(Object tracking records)
———

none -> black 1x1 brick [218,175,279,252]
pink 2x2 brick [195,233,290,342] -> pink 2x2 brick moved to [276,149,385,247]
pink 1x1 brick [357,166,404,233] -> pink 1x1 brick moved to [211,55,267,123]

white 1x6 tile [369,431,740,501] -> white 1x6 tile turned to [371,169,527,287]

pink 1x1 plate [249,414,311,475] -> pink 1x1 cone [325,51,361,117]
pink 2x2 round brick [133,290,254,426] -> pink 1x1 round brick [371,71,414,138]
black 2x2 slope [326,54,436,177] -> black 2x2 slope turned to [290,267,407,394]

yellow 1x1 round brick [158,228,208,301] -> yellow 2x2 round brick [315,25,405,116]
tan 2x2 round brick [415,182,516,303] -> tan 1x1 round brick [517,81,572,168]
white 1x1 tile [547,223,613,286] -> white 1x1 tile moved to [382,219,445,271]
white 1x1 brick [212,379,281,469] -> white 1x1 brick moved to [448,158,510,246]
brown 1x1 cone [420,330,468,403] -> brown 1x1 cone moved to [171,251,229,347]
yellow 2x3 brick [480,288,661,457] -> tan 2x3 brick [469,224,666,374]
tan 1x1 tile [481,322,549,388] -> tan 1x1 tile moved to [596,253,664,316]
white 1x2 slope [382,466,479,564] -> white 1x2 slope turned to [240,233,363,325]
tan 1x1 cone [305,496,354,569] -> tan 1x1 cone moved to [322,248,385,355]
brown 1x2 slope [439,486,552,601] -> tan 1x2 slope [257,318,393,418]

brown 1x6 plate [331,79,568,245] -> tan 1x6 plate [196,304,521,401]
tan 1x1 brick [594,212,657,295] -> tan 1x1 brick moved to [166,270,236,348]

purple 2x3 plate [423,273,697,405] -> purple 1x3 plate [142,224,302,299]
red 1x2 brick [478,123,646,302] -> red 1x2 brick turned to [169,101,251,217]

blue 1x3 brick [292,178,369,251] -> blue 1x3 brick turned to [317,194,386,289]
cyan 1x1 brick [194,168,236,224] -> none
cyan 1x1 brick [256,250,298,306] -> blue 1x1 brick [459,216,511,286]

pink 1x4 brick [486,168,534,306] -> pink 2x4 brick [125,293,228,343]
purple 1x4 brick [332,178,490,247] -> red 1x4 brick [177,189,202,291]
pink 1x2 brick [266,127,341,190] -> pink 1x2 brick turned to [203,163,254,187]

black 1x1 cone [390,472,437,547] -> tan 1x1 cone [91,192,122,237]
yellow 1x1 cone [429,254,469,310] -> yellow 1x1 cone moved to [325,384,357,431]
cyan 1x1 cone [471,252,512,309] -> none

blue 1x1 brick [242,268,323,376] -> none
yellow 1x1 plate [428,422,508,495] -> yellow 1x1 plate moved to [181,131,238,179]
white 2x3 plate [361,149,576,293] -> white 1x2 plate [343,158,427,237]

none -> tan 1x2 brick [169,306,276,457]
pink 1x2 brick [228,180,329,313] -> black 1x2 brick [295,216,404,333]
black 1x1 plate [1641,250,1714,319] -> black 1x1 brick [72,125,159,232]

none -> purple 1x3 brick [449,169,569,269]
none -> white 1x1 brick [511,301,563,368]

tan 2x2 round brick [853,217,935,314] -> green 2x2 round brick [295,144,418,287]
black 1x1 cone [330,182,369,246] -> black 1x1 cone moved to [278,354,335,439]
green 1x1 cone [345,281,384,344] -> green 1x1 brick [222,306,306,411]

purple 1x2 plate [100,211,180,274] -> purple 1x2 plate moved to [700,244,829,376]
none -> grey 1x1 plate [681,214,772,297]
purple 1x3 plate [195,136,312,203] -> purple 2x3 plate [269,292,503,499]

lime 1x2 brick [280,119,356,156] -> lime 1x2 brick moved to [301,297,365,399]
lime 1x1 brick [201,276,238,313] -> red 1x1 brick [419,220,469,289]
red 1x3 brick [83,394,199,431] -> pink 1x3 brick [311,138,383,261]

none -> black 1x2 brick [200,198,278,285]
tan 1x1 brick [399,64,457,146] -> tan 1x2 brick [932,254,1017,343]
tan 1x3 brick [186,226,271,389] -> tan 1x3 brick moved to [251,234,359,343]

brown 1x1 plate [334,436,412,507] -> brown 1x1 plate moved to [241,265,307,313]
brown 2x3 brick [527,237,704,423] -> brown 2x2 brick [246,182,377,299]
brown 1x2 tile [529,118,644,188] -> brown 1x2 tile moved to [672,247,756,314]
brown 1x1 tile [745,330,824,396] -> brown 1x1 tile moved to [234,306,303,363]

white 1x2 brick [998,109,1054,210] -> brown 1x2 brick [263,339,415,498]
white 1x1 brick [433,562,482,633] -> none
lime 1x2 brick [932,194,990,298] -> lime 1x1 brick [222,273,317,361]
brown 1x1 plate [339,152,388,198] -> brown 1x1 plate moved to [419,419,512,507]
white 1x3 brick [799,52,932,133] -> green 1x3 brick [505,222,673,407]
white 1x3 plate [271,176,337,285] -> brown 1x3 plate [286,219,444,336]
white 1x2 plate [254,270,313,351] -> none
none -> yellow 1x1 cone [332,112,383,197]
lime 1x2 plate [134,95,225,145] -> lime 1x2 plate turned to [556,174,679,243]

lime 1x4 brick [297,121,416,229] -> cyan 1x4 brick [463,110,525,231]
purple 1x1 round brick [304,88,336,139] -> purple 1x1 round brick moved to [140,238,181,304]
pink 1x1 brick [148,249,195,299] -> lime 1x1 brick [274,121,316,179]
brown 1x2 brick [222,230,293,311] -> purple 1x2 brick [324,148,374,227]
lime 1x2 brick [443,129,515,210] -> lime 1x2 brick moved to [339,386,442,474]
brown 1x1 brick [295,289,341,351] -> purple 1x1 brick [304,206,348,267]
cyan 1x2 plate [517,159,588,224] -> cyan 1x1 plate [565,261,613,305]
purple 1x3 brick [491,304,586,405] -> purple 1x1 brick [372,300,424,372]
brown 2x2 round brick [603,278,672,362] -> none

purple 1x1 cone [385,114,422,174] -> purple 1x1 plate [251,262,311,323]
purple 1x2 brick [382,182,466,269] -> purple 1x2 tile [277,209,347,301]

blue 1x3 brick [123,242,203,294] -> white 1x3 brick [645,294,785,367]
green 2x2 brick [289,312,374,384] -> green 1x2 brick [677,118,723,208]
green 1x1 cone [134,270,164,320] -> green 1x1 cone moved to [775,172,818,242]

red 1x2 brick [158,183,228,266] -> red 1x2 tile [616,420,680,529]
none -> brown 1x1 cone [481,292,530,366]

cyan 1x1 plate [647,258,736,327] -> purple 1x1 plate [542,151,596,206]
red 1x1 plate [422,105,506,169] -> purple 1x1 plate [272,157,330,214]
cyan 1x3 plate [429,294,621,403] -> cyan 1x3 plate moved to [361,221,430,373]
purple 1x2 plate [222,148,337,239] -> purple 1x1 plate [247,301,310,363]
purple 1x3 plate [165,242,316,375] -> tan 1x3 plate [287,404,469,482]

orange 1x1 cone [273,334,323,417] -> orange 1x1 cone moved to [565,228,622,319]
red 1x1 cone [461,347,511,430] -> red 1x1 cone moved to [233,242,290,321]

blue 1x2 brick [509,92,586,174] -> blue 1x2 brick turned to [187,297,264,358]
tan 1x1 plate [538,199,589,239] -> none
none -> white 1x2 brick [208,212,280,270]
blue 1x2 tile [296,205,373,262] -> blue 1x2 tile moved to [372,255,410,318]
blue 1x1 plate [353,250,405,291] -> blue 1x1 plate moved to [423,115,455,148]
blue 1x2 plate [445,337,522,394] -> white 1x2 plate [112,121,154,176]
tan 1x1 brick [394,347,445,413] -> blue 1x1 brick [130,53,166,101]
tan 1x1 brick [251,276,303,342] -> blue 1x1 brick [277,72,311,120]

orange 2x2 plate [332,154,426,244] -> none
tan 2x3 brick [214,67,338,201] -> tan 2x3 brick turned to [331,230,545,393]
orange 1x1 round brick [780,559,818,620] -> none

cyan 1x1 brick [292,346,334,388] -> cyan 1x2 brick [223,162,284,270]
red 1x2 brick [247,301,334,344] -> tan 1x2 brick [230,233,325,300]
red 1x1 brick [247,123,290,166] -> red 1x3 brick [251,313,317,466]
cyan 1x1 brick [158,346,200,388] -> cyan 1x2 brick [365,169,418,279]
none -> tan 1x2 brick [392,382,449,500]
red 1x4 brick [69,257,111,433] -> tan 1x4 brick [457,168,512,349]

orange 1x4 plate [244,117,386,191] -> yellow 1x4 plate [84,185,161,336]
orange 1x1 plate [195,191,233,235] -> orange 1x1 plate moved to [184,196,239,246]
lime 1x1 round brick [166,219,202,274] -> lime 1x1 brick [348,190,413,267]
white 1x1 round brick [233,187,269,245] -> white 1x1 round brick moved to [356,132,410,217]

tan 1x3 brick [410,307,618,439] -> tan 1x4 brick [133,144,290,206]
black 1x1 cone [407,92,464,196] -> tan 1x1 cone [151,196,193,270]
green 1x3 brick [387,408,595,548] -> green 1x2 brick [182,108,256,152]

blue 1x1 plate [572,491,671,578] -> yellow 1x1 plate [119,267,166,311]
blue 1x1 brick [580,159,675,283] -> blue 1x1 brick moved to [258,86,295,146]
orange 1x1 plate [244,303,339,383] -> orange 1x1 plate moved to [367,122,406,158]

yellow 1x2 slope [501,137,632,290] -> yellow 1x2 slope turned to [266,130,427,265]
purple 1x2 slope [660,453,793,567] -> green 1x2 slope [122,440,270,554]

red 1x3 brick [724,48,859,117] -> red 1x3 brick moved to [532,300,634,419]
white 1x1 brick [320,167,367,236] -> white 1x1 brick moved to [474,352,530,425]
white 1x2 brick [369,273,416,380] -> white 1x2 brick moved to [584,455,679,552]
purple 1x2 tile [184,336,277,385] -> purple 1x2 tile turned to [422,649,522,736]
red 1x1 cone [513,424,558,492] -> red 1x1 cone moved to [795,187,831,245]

———

• [Aim of the exercise]: Show all of the lines above in which "green" is present.

• [Written answer]:
tan 2x2 round brick [853,217,935,314] -> green 2x2 round brick [295,144,418,287]
green 1x1 cone [345,281,384,344] -> green 1x1 brick [222,306,306,411]
white 1x3 brick [799,52,932,133] -> green 1x3 brick [505,222,673,407]
green 2x2 brick [289,312,374,384] -> green 1x2 brick [677,118,723,208]
green 1x1 cone [134,270,164,320] -> green 1x1 cone moved to [775,172,818,242]
green 1x3 brick [387,408,595,548] -> green 1x2 brick [182,108,256,152]
purple 1x2 slope [660,453,793,567] -> green 1x2 slope [122,440,270,554]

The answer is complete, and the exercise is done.